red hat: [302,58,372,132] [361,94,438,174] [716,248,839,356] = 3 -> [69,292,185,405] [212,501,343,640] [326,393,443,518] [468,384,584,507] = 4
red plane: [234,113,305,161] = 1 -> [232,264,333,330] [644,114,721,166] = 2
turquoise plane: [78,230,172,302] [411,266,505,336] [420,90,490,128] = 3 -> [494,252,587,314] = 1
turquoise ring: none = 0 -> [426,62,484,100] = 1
...
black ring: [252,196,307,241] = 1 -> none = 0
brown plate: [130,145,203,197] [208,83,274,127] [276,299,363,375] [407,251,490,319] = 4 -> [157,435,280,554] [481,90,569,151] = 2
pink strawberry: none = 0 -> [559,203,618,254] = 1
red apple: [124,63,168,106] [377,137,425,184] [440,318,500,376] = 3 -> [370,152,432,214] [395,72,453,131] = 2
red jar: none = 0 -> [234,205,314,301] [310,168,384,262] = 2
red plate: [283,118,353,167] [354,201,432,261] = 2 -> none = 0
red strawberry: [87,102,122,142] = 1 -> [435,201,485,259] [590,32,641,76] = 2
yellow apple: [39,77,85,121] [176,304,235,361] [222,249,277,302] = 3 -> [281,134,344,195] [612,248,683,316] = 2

-- Assignment --
Set down, exactly as they appear above, all lines from the one that has "turquoise plane: [78,230,172,302]" down to the one that has "turquoise ring: none", including those two and no others.

-- Exercise solution --
turquoise plane: [78,230,172,302] [411,266,505,336] [420,90,490,128] = 3 -> [494,252,587,314] = 1
turquoise ring: none = 0 -> [426,62,484,100] = 1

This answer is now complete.